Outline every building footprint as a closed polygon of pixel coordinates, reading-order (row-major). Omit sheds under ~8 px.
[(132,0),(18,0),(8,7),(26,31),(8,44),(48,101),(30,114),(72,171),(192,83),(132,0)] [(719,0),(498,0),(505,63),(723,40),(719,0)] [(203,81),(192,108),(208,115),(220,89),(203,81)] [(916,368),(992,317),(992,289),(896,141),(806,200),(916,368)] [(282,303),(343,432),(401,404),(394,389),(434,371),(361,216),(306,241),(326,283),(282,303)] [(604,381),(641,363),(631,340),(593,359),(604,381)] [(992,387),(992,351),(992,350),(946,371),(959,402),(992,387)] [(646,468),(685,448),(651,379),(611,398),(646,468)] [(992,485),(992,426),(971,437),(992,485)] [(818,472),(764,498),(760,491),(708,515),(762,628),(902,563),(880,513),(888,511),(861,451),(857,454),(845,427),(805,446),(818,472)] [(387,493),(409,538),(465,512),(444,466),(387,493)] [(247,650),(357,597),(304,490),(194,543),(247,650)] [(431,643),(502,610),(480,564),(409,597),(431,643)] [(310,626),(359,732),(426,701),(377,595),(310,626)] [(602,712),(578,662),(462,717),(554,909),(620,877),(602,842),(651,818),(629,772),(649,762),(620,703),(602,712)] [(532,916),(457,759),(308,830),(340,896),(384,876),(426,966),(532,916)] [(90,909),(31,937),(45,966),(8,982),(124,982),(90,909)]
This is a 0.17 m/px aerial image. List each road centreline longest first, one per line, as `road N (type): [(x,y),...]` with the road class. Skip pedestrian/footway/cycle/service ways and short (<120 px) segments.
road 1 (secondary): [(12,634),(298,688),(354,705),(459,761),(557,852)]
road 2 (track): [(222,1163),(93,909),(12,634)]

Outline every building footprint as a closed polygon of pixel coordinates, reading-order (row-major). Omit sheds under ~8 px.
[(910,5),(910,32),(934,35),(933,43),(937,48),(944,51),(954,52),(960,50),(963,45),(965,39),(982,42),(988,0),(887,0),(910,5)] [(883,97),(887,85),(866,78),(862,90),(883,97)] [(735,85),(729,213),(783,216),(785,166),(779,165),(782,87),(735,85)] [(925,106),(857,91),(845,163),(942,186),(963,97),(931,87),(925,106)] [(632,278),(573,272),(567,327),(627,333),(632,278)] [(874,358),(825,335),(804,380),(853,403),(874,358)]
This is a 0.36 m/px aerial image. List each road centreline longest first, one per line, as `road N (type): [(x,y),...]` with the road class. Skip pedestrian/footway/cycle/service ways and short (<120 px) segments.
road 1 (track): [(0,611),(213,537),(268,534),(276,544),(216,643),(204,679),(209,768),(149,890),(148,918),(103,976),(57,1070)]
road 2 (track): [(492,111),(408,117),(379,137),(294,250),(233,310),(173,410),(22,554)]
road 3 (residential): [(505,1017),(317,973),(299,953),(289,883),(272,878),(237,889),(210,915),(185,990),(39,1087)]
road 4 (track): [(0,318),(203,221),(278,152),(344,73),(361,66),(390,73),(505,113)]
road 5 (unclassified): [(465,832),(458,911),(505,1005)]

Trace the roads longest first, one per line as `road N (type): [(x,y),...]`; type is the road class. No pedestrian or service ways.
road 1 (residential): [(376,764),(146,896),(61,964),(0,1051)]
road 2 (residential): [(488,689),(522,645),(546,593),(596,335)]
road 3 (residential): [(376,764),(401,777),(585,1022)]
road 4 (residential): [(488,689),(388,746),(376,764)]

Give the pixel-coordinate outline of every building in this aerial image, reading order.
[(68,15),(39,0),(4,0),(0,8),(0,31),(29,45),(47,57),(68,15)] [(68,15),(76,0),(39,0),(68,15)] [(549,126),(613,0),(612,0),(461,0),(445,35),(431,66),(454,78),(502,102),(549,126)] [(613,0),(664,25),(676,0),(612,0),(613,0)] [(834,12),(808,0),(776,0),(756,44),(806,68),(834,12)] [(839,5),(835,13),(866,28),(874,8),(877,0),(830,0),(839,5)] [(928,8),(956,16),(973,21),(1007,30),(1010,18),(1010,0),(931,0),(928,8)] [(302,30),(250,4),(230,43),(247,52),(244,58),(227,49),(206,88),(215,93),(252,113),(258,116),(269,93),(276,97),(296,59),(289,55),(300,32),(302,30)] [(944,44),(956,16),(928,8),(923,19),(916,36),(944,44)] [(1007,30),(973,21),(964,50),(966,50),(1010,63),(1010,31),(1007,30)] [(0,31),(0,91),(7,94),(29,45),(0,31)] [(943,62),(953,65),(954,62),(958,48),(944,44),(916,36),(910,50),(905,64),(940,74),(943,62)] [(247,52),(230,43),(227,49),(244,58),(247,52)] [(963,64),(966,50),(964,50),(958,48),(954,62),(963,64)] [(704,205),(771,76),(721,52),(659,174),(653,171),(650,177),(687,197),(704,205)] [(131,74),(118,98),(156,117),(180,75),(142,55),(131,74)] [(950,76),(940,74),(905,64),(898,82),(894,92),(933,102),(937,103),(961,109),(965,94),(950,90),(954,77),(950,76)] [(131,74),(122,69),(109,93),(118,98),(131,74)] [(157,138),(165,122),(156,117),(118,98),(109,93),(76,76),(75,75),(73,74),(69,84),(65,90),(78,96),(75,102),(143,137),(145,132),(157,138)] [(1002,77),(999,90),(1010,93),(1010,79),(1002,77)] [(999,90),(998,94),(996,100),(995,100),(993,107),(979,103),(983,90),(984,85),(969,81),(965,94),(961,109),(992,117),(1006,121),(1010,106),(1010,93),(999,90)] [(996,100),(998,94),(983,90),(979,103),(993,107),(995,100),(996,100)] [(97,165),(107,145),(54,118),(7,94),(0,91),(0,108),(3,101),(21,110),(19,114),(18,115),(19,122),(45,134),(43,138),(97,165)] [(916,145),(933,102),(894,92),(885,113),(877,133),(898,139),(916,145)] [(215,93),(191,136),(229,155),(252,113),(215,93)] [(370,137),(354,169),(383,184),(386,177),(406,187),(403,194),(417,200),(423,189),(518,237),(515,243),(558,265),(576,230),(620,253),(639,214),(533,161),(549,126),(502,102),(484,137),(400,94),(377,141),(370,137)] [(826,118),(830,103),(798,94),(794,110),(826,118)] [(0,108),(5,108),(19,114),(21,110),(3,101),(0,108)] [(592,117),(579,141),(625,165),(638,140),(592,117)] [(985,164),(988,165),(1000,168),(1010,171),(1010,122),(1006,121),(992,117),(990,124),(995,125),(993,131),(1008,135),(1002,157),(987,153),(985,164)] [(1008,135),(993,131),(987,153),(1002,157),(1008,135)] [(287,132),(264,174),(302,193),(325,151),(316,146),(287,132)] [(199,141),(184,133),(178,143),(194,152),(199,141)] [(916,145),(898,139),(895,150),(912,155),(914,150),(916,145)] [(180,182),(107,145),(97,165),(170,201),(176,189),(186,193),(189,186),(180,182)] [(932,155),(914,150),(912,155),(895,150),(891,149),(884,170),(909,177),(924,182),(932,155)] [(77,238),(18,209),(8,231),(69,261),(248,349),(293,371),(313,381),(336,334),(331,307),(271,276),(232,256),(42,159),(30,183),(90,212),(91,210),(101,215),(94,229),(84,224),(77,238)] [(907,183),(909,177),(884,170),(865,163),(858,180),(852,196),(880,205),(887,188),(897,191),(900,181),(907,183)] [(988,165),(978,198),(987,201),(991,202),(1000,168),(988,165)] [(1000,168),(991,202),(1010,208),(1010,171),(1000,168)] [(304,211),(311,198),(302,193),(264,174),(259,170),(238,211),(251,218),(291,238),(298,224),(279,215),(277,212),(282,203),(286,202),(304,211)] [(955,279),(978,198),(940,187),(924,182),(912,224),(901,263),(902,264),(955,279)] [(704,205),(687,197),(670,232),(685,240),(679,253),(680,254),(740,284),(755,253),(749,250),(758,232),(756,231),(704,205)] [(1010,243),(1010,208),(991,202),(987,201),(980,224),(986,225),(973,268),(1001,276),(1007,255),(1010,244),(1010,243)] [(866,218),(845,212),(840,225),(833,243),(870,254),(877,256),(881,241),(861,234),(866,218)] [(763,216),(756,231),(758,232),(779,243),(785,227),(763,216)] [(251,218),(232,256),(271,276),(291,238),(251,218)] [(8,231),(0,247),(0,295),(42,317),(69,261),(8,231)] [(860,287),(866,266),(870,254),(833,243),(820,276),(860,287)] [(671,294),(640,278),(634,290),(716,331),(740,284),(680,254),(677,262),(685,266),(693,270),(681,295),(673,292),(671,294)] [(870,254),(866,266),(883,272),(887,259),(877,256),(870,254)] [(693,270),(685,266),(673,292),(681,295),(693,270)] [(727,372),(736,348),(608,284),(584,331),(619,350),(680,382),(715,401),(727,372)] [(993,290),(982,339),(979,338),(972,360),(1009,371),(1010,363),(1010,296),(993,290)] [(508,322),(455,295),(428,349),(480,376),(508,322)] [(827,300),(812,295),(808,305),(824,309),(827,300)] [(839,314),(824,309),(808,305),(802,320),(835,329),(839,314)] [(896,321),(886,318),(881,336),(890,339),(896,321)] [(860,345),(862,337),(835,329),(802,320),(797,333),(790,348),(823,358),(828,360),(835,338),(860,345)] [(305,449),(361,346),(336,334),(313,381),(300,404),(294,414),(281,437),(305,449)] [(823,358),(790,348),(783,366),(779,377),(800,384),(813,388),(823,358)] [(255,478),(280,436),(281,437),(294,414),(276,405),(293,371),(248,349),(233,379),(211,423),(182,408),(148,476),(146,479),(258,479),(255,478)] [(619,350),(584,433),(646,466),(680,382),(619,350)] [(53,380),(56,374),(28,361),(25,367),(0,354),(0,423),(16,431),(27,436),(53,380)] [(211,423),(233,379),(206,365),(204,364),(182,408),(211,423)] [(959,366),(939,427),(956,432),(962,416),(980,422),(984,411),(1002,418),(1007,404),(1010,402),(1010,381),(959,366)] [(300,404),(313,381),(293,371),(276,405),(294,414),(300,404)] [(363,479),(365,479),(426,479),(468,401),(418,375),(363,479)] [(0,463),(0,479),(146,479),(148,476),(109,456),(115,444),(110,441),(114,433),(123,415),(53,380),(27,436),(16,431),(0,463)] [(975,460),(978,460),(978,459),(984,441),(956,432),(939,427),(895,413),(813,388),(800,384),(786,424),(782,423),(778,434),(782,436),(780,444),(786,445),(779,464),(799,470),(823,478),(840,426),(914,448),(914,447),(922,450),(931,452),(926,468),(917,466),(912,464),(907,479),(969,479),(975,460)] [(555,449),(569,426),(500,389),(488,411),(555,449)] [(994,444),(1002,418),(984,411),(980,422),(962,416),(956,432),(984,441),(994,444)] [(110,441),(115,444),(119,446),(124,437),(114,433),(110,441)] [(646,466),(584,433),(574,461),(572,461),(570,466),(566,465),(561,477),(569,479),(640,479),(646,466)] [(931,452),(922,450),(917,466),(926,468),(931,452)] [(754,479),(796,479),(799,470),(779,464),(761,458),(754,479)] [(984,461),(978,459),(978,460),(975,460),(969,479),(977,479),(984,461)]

━━━━━━━━━━

* Exercise details: Copy out the lines of the data where the word "short" can be found.

* Result below:
This is a 0.17 m/px aerial image. List each road centreline longest first, one per line, as `road N (type): [(x,y),...]` with the road class. Skip pedestrian/footway/cycle/service ways and short (<120 px) segments.
This is a 0.36 m/px aerial image. List each road centreline longest first, one per line, as `road N (type): [(x,y),...]` with the road class. Skip pedestrian/footway/cycle/service ways and short (<120 px) segments.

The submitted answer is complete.